■ **Records for processing**
━━━━━━

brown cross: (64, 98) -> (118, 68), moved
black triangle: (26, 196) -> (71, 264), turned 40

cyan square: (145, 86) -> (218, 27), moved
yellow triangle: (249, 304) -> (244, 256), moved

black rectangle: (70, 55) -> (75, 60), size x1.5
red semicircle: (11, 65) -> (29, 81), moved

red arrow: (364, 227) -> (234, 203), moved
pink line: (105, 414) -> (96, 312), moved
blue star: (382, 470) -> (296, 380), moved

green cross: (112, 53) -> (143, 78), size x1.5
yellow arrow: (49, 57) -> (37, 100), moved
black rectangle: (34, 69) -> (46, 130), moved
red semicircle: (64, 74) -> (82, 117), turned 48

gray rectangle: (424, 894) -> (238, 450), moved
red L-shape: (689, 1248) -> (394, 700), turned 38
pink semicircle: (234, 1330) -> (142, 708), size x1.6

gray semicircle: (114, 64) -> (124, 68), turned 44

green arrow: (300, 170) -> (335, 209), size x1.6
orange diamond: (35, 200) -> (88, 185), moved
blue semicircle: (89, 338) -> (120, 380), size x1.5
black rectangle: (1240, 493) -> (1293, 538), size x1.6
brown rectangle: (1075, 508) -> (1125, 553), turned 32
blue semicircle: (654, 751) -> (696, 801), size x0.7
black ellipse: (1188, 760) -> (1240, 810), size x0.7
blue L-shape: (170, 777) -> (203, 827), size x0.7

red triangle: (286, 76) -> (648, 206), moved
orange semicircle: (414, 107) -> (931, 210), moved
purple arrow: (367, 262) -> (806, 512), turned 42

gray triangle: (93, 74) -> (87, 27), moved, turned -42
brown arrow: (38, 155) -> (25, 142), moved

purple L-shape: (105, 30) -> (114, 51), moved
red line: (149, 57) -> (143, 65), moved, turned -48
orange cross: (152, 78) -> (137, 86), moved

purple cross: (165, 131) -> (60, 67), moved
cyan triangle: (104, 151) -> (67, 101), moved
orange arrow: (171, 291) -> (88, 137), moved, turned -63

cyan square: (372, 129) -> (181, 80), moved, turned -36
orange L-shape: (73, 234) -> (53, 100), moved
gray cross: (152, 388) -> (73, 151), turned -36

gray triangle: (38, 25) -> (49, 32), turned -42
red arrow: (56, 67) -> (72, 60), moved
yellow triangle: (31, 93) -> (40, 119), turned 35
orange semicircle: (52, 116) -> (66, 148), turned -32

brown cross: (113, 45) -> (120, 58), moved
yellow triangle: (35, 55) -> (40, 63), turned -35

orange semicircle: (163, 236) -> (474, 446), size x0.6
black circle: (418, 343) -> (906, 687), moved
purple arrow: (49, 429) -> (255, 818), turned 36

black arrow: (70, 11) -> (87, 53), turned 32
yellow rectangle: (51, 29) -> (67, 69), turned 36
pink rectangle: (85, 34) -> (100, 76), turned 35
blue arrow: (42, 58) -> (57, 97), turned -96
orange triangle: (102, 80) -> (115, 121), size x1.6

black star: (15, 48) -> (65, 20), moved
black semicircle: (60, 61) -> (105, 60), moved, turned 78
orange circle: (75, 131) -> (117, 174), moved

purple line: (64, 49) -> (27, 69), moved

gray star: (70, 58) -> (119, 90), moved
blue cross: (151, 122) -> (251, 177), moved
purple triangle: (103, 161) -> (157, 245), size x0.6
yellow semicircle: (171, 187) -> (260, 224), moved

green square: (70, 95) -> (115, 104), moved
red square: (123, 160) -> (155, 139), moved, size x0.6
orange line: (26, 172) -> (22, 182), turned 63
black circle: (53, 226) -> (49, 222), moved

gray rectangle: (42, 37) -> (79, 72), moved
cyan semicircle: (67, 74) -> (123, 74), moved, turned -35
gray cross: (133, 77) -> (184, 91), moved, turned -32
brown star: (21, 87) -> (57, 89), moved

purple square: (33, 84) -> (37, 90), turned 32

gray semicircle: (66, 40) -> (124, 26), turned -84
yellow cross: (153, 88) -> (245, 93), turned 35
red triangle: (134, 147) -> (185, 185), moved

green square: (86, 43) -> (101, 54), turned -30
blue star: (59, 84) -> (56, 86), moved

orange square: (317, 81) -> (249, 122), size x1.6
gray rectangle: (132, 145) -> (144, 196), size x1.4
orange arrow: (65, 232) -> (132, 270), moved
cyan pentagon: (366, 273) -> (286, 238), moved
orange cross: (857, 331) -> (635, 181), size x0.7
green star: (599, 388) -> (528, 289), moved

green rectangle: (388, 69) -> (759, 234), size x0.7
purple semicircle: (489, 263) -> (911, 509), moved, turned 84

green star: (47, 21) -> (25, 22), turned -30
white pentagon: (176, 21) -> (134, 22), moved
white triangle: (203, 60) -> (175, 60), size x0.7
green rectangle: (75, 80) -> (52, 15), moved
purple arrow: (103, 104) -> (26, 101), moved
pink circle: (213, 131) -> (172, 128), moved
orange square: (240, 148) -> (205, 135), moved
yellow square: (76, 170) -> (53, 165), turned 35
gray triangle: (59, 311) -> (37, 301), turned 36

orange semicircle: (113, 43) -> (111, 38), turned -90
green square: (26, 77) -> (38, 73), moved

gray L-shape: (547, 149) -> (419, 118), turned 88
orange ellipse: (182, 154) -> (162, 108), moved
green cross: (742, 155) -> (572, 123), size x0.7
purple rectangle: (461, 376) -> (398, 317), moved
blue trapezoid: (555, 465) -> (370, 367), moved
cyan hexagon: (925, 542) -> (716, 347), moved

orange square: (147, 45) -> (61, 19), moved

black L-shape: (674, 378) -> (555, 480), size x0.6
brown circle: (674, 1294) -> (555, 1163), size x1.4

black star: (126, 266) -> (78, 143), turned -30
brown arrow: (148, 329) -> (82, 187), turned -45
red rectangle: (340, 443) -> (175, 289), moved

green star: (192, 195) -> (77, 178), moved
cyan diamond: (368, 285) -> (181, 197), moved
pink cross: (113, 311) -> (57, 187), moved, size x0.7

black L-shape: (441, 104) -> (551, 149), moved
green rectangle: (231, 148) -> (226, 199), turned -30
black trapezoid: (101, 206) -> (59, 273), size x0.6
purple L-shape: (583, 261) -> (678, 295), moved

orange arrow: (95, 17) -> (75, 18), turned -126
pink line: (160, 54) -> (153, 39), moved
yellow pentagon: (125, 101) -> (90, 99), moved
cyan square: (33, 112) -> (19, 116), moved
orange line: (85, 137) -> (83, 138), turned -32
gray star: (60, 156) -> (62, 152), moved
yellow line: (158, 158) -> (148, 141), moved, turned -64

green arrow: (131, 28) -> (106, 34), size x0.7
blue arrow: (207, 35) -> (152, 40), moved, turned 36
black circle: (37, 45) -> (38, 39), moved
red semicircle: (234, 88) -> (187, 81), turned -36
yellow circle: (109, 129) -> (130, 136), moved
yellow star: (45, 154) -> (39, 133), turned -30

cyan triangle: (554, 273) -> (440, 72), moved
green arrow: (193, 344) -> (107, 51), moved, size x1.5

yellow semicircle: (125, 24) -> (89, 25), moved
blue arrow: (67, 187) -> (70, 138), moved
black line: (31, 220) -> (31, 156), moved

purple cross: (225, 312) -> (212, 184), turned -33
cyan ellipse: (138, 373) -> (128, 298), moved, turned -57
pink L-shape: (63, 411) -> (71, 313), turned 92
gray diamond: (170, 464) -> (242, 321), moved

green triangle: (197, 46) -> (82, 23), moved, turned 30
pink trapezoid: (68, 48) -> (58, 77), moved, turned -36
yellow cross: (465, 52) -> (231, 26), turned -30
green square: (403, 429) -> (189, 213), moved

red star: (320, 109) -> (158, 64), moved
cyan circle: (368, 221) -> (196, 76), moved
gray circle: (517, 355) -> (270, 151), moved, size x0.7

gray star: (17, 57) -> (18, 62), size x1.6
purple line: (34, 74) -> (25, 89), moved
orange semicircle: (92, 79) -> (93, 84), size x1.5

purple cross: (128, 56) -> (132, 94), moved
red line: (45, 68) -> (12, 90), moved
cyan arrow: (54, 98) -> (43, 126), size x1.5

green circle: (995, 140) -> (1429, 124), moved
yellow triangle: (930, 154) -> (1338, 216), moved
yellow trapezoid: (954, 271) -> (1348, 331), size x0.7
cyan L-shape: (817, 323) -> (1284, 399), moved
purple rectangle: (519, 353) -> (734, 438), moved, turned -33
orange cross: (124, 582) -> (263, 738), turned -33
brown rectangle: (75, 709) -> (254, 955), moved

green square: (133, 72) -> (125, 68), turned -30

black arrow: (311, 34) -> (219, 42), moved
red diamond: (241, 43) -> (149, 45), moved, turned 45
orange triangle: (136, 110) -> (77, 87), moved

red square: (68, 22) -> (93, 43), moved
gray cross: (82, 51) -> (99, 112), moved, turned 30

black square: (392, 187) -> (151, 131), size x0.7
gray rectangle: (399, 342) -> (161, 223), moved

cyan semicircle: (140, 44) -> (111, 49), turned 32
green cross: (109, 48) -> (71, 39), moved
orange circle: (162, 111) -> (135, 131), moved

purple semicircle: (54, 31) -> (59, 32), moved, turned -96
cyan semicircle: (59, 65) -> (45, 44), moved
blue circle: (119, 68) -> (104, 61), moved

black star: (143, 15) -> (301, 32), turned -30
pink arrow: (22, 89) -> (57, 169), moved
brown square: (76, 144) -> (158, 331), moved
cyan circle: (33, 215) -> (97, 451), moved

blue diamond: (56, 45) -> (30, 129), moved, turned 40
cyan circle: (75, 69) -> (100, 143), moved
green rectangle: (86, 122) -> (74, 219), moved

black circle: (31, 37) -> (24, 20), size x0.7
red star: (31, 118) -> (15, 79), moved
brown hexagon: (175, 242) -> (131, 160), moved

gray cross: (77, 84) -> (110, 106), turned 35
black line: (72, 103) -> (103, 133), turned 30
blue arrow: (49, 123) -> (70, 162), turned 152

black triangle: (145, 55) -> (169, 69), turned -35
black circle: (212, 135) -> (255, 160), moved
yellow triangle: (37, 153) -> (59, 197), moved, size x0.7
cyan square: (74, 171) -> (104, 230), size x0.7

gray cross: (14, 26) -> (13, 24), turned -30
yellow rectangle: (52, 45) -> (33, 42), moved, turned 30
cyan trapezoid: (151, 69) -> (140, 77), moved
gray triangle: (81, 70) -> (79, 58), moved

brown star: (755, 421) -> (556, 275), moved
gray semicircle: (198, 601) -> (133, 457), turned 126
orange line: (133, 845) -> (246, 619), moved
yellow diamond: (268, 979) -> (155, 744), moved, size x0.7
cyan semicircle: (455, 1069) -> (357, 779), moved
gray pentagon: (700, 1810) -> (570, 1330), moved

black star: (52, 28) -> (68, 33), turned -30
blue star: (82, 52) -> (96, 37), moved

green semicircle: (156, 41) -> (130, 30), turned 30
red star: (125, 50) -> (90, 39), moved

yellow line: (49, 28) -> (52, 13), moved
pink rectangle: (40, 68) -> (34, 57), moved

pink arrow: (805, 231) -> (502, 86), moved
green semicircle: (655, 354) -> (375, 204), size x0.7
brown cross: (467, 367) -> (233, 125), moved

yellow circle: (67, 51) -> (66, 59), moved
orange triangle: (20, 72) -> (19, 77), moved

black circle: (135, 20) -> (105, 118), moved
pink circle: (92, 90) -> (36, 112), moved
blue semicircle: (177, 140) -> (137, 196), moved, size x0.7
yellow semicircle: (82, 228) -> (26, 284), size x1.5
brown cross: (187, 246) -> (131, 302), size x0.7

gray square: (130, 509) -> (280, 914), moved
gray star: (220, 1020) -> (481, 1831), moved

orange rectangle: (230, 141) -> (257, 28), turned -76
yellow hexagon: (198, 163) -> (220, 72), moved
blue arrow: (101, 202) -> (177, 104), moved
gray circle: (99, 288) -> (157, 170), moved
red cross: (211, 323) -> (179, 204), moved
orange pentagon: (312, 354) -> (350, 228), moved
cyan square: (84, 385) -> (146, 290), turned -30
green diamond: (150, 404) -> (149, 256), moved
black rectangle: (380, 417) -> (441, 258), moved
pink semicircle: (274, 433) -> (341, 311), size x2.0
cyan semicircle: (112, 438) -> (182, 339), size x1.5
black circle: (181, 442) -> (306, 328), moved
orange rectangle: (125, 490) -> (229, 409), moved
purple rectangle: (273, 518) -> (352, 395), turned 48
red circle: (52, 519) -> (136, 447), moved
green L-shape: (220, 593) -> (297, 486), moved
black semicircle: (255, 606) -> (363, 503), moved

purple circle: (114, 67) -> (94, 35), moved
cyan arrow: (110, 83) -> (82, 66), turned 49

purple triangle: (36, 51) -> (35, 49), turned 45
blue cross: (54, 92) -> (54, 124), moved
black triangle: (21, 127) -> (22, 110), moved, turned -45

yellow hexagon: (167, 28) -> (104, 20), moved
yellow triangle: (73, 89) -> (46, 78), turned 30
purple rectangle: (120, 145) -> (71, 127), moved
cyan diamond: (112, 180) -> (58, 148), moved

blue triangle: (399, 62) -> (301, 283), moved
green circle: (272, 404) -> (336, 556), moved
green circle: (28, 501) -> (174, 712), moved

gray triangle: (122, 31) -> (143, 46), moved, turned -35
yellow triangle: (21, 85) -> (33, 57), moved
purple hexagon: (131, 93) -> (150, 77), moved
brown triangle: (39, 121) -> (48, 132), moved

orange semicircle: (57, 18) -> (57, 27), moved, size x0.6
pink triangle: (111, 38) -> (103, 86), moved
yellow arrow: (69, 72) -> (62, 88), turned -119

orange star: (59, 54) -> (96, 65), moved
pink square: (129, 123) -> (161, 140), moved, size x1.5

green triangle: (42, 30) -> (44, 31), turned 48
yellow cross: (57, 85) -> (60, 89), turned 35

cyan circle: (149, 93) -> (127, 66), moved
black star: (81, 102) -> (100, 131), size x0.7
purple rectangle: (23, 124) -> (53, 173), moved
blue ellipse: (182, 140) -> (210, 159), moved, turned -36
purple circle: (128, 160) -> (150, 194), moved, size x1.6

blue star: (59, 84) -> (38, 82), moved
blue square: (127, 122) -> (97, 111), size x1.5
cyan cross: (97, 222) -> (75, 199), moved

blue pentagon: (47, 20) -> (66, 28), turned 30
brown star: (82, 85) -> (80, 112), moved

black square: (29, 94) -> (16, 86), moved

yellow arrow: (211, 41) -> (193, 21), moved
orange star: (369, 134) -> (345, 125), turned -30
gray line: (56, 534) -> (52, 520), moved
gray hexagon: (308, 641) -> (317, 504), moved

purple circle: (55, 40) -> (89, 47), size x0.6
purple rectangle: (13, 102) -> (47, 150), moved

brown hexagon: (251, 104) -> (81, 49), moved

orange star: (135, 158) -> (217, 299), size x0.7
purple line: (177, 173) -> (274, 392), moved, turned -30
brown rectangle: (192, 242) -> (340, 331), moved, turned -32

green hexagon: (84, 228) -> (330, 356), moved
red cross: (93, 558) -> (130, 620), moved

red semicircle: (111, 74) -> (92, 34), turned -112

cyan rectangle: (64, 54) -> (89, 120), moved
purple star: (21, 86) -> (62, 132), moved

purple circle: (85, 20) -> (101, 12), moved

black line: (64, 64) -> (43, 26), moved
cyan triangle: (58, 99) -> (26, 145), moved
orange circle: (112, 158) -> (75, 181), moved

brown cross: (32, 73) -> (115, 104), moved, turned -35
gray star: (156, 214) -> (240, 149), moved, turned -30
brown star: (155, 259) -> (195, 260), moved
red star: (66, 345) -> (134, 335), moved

━━━━━━

■ **The task**
The task calls for all lines in the entries that hold "ellipse".

■ **Solution**
black ellipse: (1188, 760) -> (1240, 810), size x0.7
orange ellipse: (182, 154) -> (162, 108), moved
cyan ellipse: (138, 373) -> (128, 298), moved, turned -57
blue ellipse: (182, 140) -> (210, 159), moved, turned -36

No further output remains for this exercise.